Problem to work on –
Each line of the data below should be restated exactly, with images left out.

Dataset content –
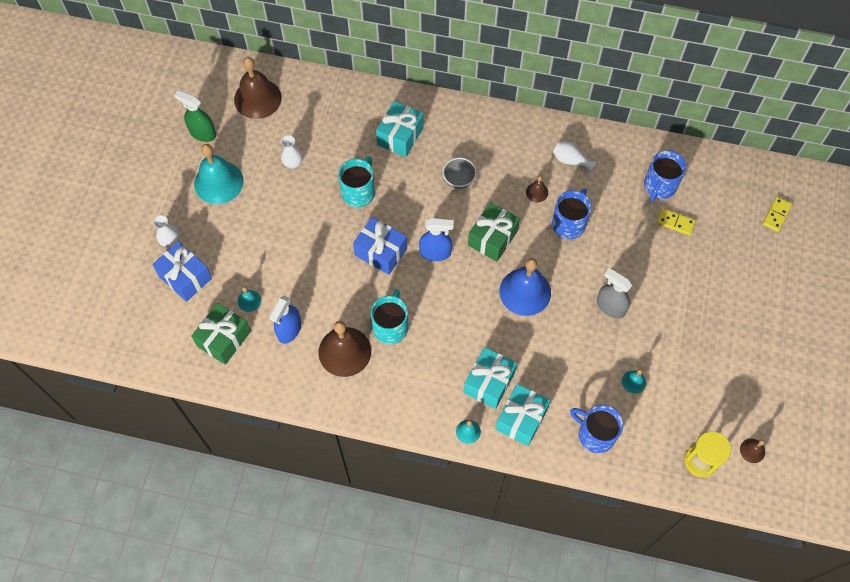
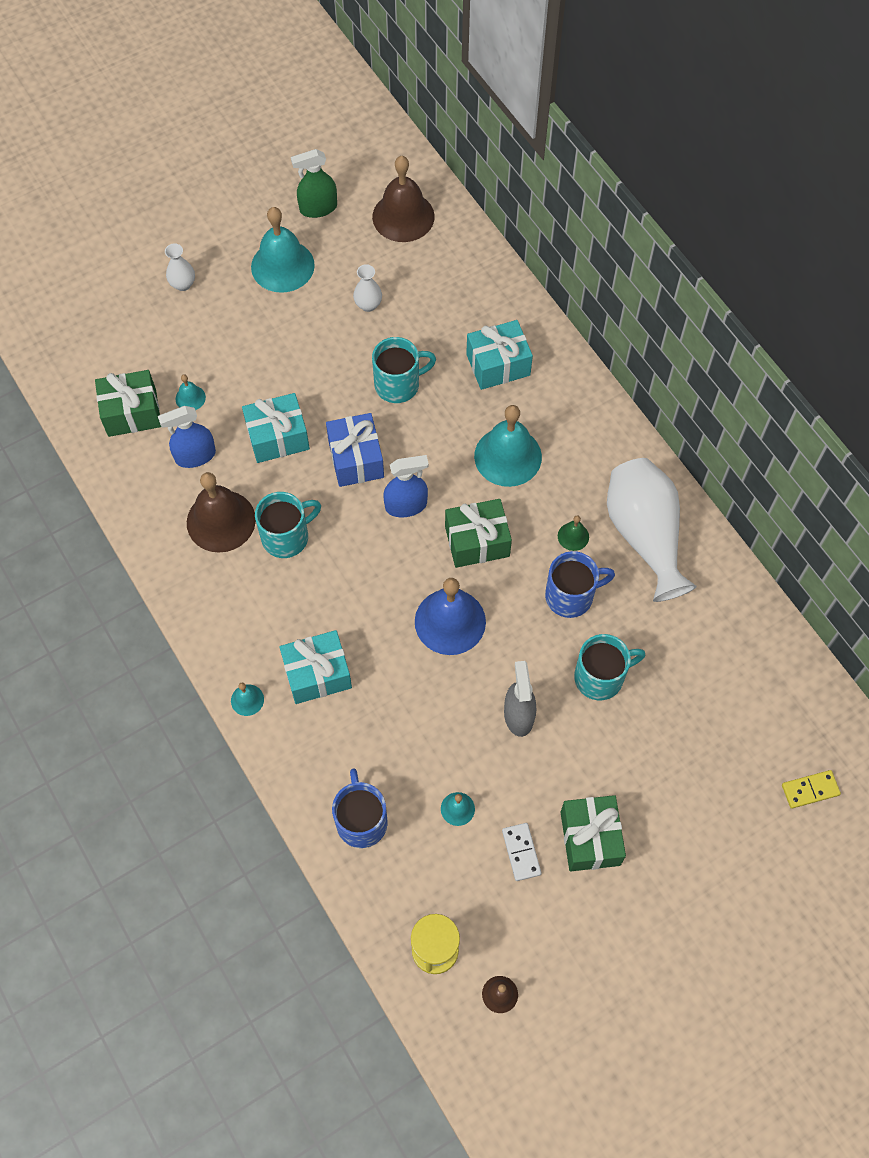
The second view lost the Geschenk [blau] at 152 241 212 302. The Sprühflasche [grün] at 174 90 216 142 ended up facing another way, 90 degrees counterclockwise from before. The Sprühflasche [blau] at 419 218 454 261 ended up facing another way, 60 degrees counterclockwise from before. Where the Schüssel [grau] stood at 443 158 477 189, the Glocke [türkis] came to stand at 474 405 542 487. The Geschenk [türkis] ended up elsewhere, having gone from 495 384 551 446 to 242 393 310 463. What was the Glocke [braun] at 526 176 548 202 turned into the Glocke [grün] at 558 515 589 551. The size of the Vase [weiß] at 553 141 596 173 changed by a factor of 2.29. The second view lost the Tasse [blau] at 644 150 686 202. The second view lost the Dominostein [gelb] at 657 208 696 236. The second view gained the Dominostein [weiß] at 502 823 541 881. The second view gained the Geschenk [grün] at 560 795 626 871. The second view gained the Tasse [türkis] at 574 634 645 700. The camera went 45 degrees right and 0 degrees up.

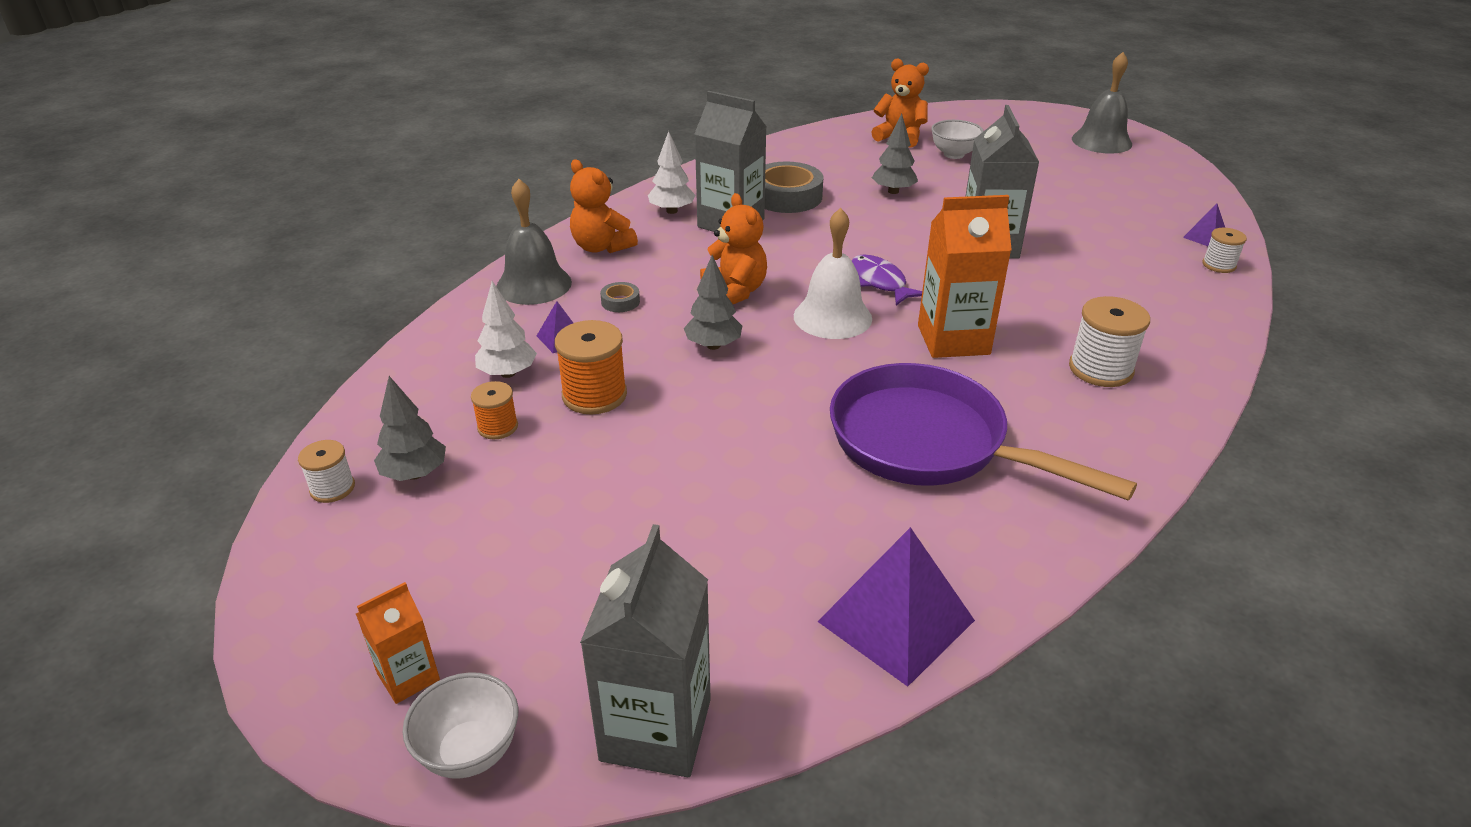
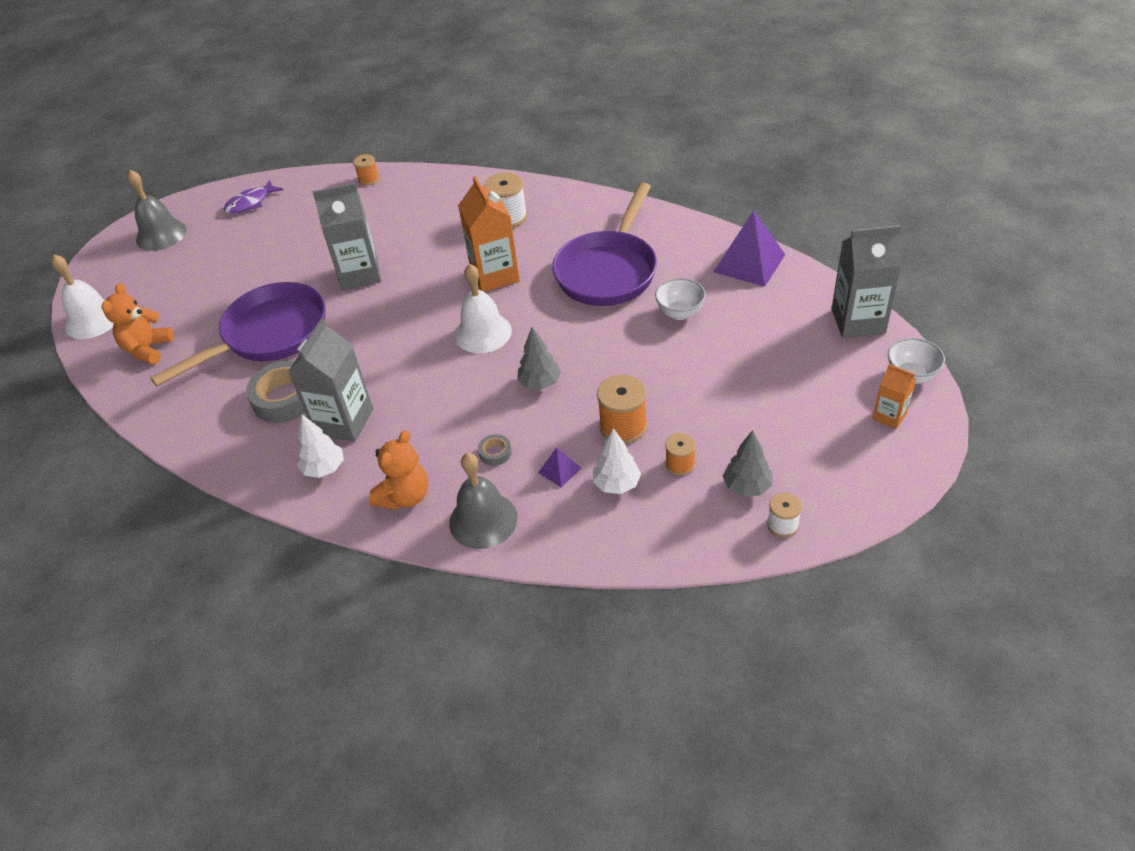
The second view lost the Teddybär [orange] at 700 193 767 304. The Fisch [lila] ended up elsewhere, having gone from 852 254 922 306 to 223 180 283 214. Where the Baum [grau] stood at 872 114 918 194, the Pfanne [lila] came to stand at 150 282 326 387. The Schüssel [weiß] ended up elsewhere, having gone from 931 120 984 159 to 655 278 706 320. The second view lost the Pyramide [lila] at 1183 203 1225 246. What was the Garnrolle [weiß] at 1203 228 1247 273 turned into the Garnrolle [orange] at 353 154 379 186. The second view gained the Glocke [weiß] at 51 255 114 339. The camera went 100 degrees left and 10 degrees up.

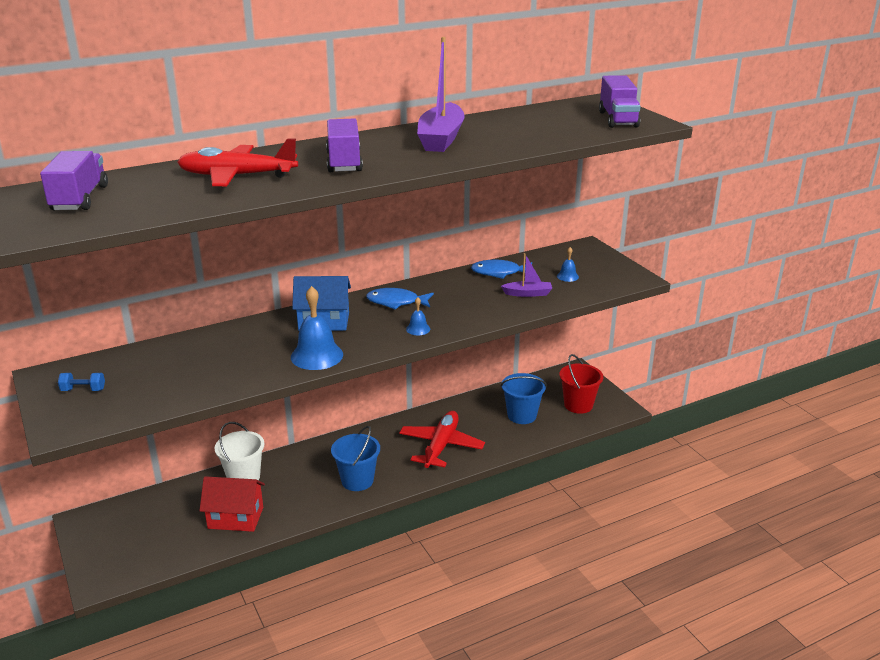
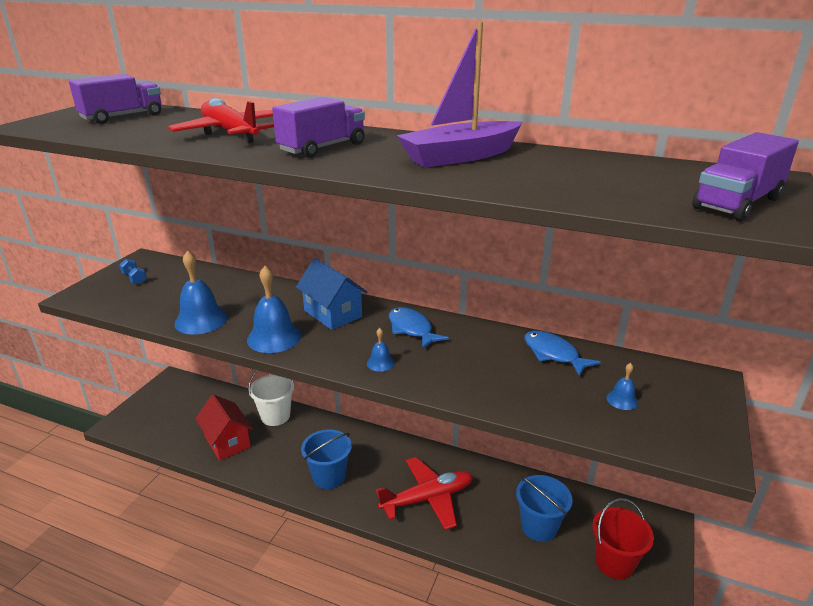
The second view lost the Boot [lila] at 501 253 552 297. The second view gained the Glocke [blau] at 174 250 228 334. The camera went 50 degrees right and 0 degrees up.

Result of the exercise –
The second view lost the Geschenk [blau] at 152 241 212 302. The Sprühflasche [grün] at 174 90 216 142 ended up facing another way, 90 degrees counterclockwise from before. The Sprühflasche [blau] at 419 218 454 261 ended up facing another way, 60 degrees counterclockwise from before. Where the Schüssel [grau] stood at 443 158 477 189, the Glocke [türkis] came to stand at 474 405 542 487. The Geschenk [türkis] ended up elsewhere, having gone from 495 384 551 446 to 242 393 310 463. What was the Glocke [braun] at 526 176 548 202 turned into the Glocke [grün] at 558 515 589 551. The size of the Vase [weiß] at 553 141 596 173 changed by a factor of 2.29. The second view lost the Tasse [blau] at 644 150 686 202. The second view lost the Dominostein [gelb] at 657 208 696 236. The second view gained the Dominostein [weiß] at 502 823 541 881. The second view gained the Geschenk [grün] at 560 795 626 871. The second view gained the Tasse [türkis] at 574 634 645 700. The camera went 45 degrees right and 0 degrees up.

The second view lost the Teddybär [orange] at 700 193 767 304. The Fisch [lila] ended up elsewhere, having gone from 852 254 922 306 to 223 180 283 214. Where the Baum [grau] stood at 872 114 918 194, the Pfanne [lila] came to stand at 150 282 326 387. The Schüssel [weiß] ended up elsewhere, having gone from 931 120 984 159 to 655 278 706 320. The second view lost the Pyramide [lila] at 1183 203 1225 246. What was the Garnrolle [weiß] at 1203 228 1247 273 turned into the Garnrolle [orange] at 353 154 379 186. The second view gained the Glocke [weiß] at 51 255 114 339. The camera went 100 degrees left and 10 degrees up.

The second view lost the Boot [lila] at 501 253 552 297. The second view gained the Glocke [blau] at 174 250 228 334. The camera went 50 degrees right and 0 degrees up.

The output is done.